For the data that follows, return each line unchanged and drop the pictures.

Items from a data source
━━━━━━━━━━━━━━━━━━━━

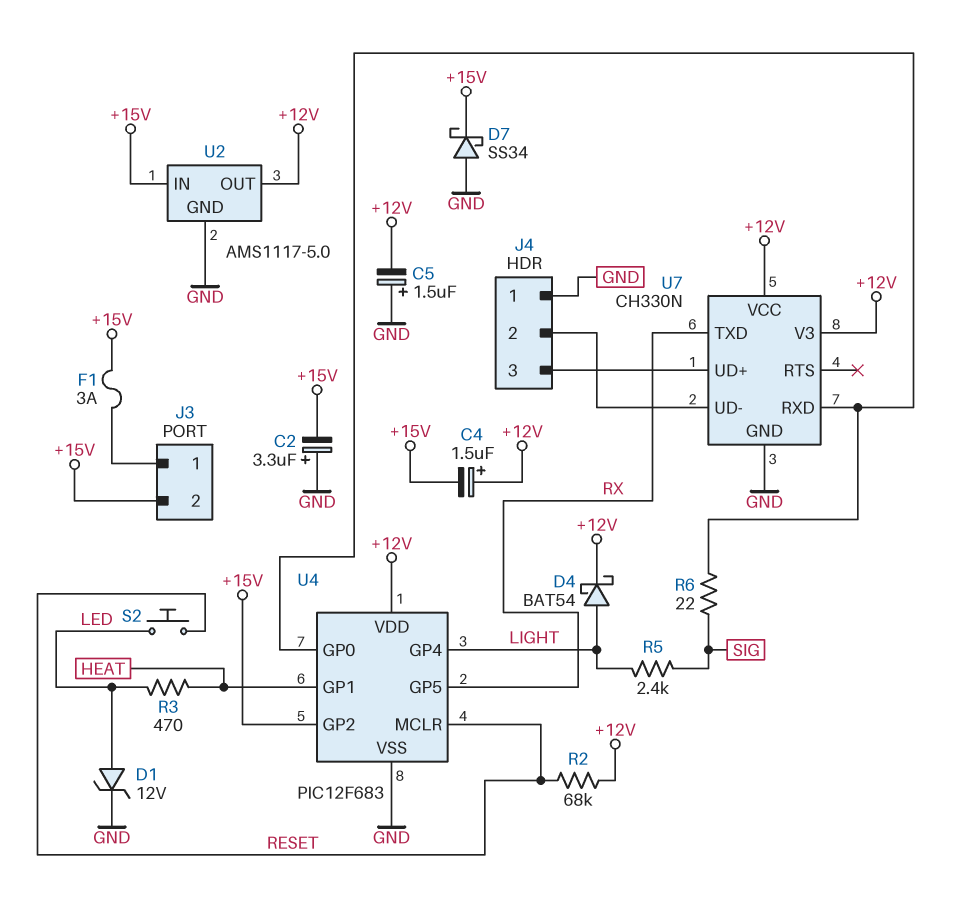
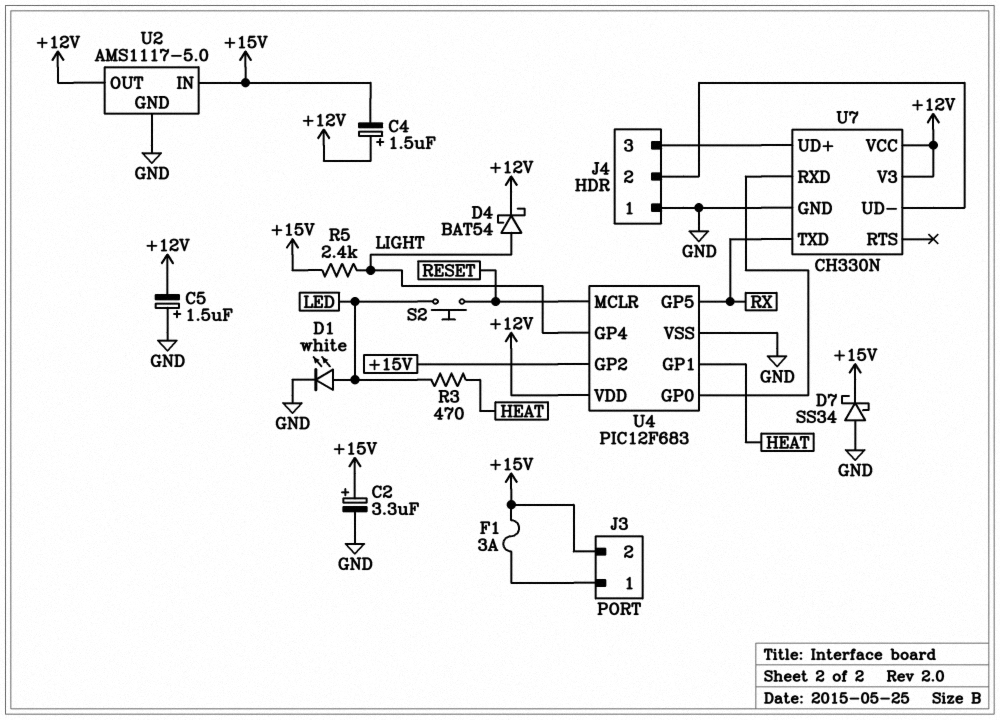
C2: 3.3uF (plus GND, minus +15V) -> 3.3uF (plus +15V, minus GND)
D1: zener 12V (A LED, K GND) -> LED white (A LED, K GND)
R2: 68k (+12V, RESET) -> none
R5: 2.4k (LIGHT, SIG) -> 2.4k (+15V, LIGHT)
R6: 22 (SIG, U4/GP0) -> none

━━━━━━━━━━━━━━━━━━━━

- **PROBLEM SOLUTION**
C2: 3.3uF (plus GND, minus +15V) -> 3.3uF (plus +15V, minus GND)
D1: zener 12V (A LED, K GND) -> LED white (A LED, K GND)
R2: 68k (+12V, RESET) -> none
R5: 2.4k (LIGHT, SIG) -> 2.4k (+15V, LIGHT)
R6: 22 (SIG, U4/GP0) -> none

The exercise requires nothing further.